**Brief**.
Taking the data below, please print only the lines from the line holding "none -> yellow brick J10 level 1" to the line holding "brown brick I3:I4", inclusive, with pictures omitted.

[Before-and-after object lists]
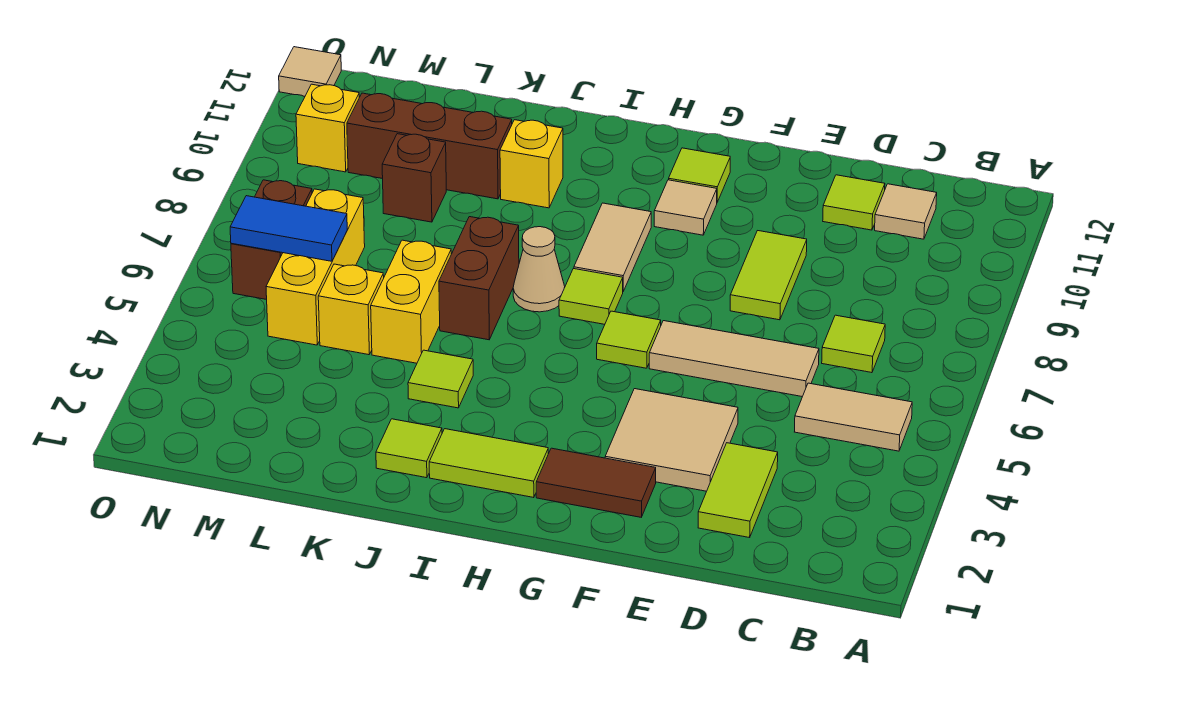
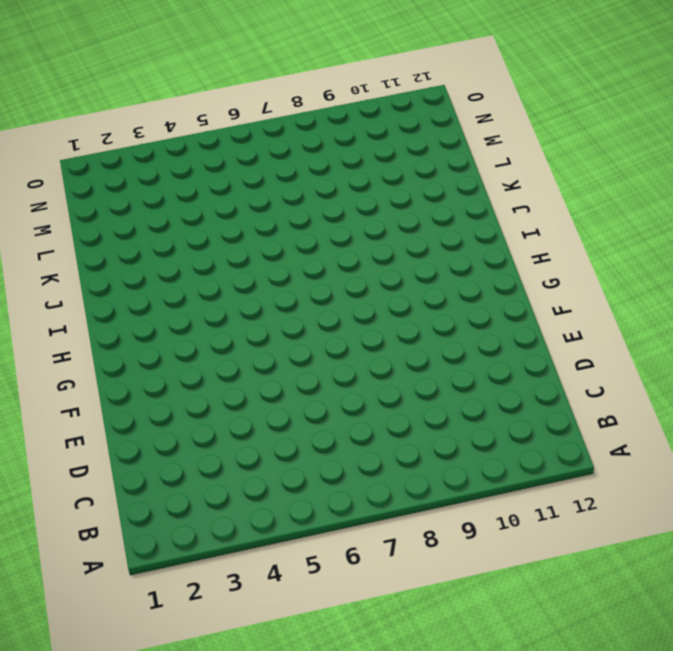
none -> tan tile B5:C5 level 1
none -> lime tile C7 level 1
none -> tan tile C11 level 1

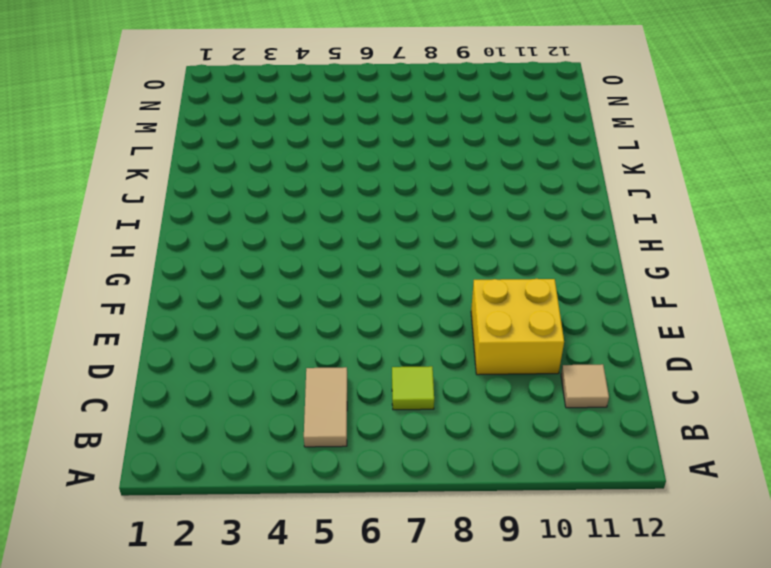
yellow brick D9:E10 level 1 -> lime tile E8:E9 level 1
none -> lime tile D2:D3 level 1
none -> tan tile D6:F6 level 1
none -> lime tile D11 level 1

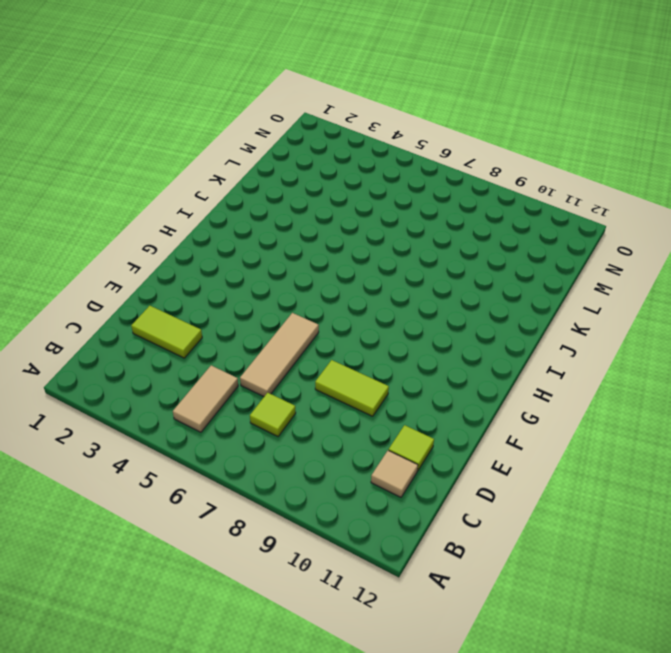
none -> tan tile E3:F4 level 1
none -> brown tile F2:G2 level 1
none -> lime tile G6 level 1

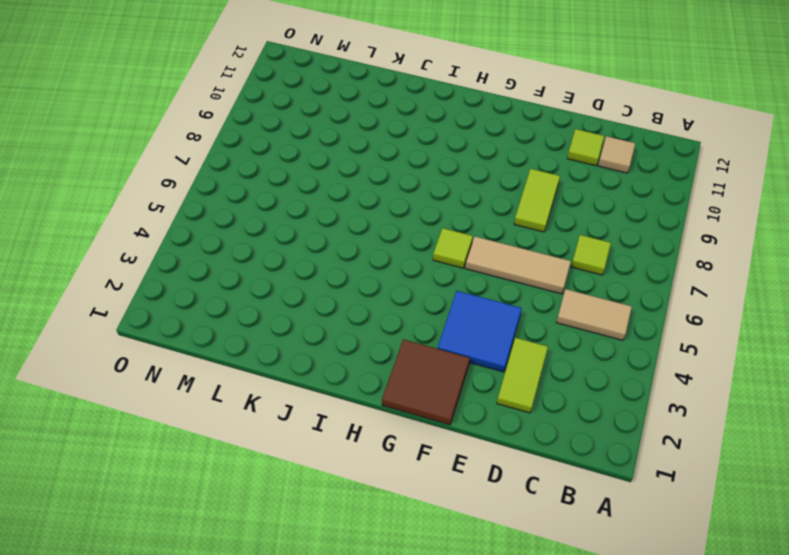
blue tile E3:F4 level 1 -> tan tile E3:F4 level 1
brown tile F1:G2 level 1 -> brown tile F2:G2 level 1
none -> tan tile G10 level 1
none -> lime tile G11 level 1
none -> lime tile H2:I2 level 1

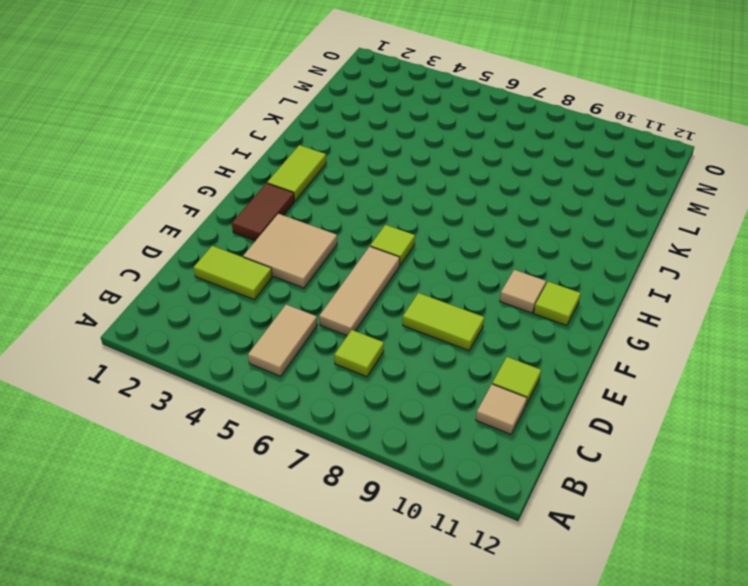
none -> lime tile H7 level 1
none -> tan tile H8:H9 level 1
none -> tan cone I7 level 1

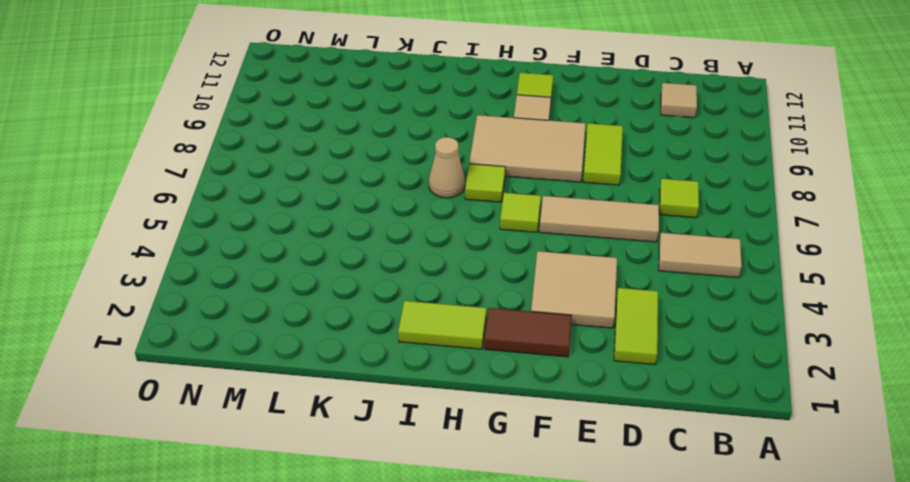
tan tile F8:H9 level 1 -> tan tile H8:H9 level 1
none -> lime tile D11 level 1
none -> lime tile J2 level 1
none -> lime tile J4 level 1

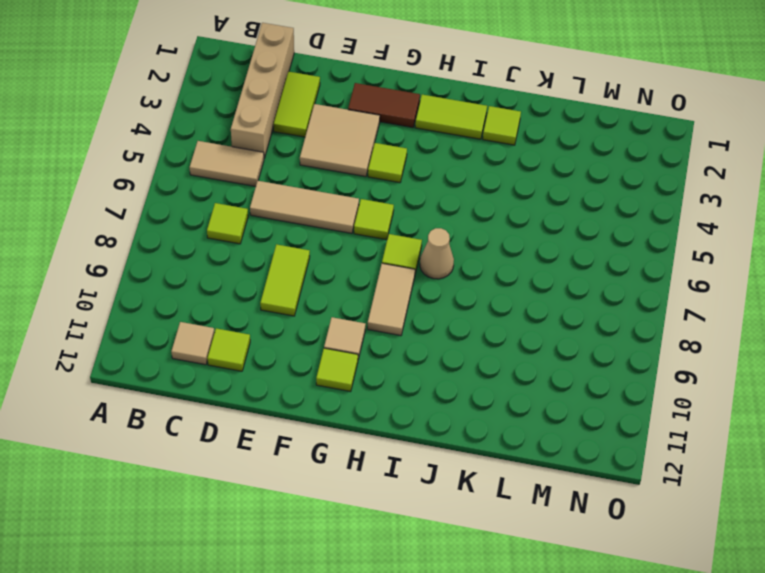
tan brick C1:C4 level 1 -> none
lime tile G4 level 1 -> lime tile J4 level 1
none -> brown brick J6:J7 level 1
none -> yellow brick J10 level 1
none -> yellow brick K5:K6 level 1

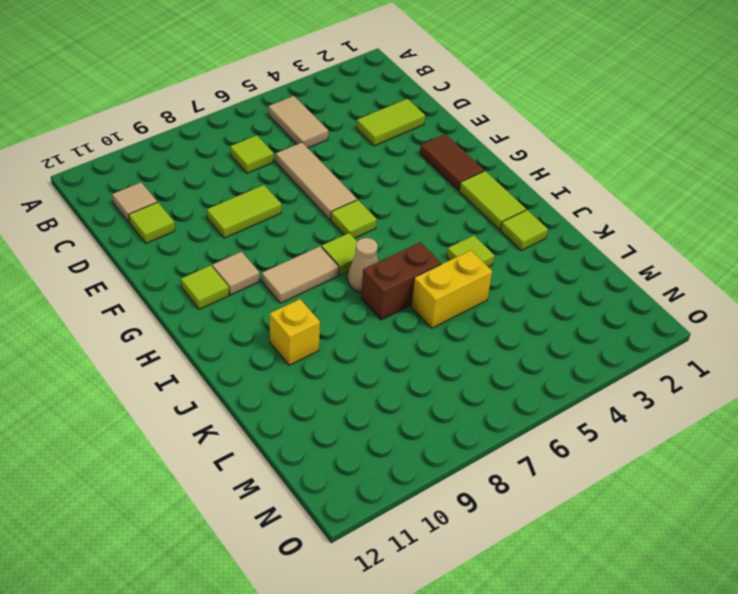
none -> tan tile E3:F4 level 1
none -> brown brick K10:M10 level 1
none -> yellow brick L5 level 1

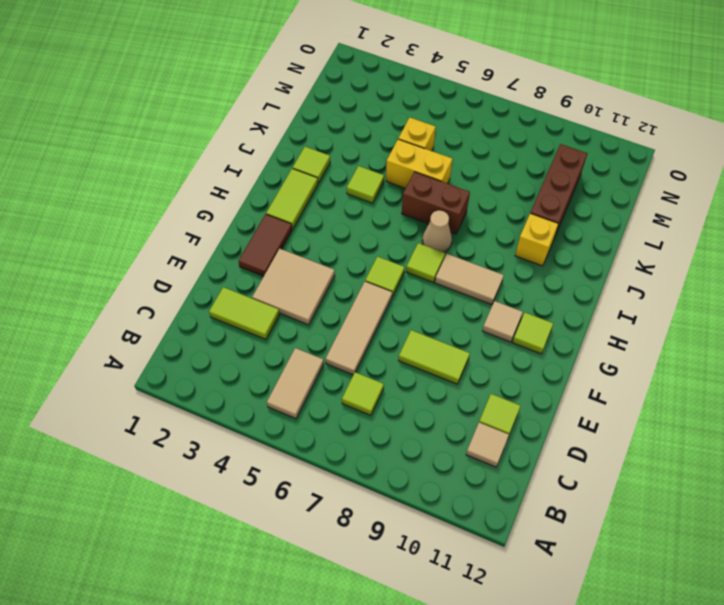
none -> brown brick L9 level 1
none -> yellow brick M5:M7 level 1
none -> brown brick N6:N7 level 1

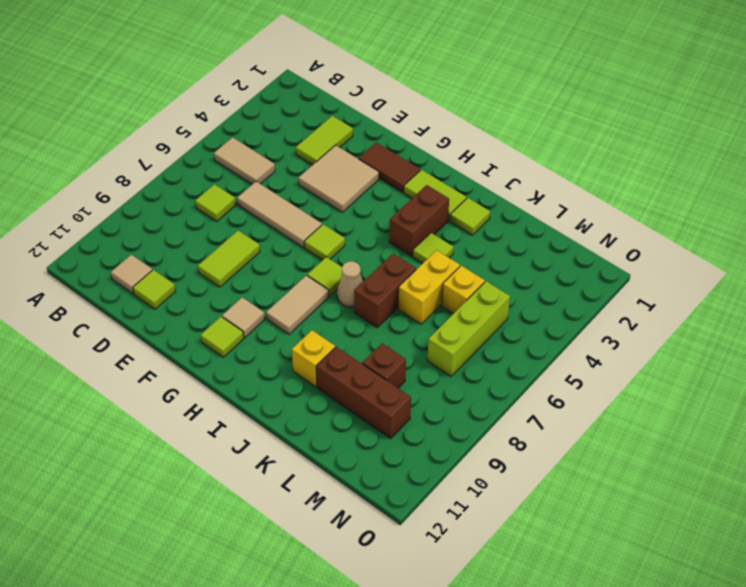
brown brick I3:I4 level 1 -> brown brick N6:N7 level 1
lime brick M5:M7 level 1 -> yellow brick M5:M7 level 1
none -> yellow brick N10 level 1
none -> tan tile O12 level 1
none -> blue tile M6:N6 level 2

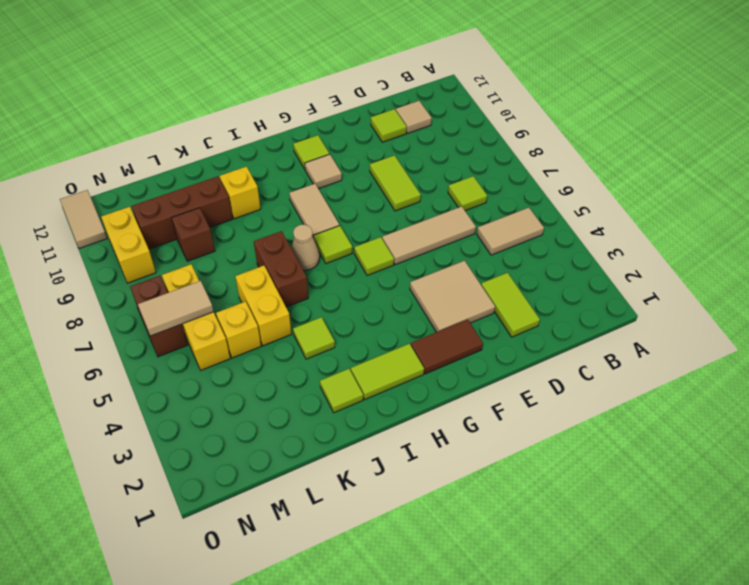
tan tile M6:N6 level 2 -> blue tile M6:N6 level 2
yellow brick N9:N10 level 1 -> yellow brick N10 level 1
tan tile O11:O12 level 1 -> tan tile O12 level 1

**Output below**.
none -> yellow brick J10 level 1
none -> yellow brick K5:K6 level 1

none -> tan tile E3:F4 level 1
none -> brown brick K10:M10 level 1
none -> yellow brick L5 level 1

none -> brown brick L9 level 1
none -> yellow brick M5:M7 level 1
none -> brown brick N6:N7 level 1

brown brick I3:I4 level 1 -> brown brick N6:N7 level 1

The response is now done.